(Revision tracking records)

※

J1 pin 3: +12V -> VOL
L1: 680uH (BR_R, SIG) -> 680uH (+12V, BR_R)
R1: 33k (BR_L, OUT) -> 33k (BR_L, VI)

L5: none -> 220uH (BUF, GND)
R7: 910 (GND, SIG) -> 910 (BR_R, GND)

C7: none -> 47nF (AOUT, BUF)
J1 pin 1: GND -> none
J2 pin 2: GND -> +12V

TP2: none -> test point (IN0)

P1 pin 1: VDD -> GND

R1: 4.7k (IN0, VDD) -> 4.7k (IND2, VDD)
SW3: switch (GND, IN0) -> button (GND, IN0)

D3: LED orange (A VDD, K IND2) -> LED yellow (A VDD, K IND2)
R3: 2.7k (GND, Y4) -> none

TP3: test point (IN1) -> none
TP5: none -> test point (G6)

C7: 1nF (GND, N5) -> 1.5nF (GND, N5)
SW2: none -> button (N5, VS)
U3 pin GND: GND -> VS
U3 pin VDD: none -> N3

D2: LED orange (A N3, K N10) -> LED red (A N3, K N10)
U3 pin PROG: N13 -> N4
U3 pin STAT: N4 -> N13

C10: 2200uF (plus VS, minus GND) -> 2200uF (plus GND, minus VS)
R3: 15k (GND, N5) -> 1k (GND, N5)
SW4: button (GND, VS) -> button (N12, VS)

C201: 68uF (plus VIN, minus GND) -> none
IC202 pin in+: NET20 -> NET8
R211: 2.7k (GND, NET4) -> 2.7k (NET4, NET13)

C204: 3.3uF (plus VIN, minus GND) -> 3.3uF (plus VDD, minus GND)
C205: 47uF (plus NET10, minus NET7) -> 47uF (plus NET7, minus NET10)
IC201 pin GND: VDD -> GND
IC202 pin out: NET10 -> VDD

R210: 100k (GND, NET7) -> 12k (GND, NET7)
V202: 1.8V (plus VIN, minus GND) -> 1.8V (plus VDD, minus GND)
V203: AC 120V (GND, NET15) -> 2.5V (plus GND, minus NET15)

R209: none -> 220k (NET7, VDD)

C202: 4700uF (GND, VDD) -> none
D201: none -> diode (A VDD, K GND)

※

PROBLEM TO SOLVE | Go through the entries above and copy out every line that includes the word "plus".

WRITTEN ANSWER |
C10: 2200uF (plus VS, minus GND) -> 2200uF (plus GND, minus VS)
C201: 68uF (plus VIN, minus GND) -> none
C204: 3.3uF (plus VIN, minus GND) -> 3.3uF (plus VDD, minus GND)
C205: 47uF (plus NET10, minus NET7) -> 47uF (plus NET7, minus NET10)
V202: 1.8V (plus VIN, minus GND) -> 1.8V (plus VDD, minus GND)
V203: AC 120V (GND, NET15) -> 2.5V (plus GND, minus NET15)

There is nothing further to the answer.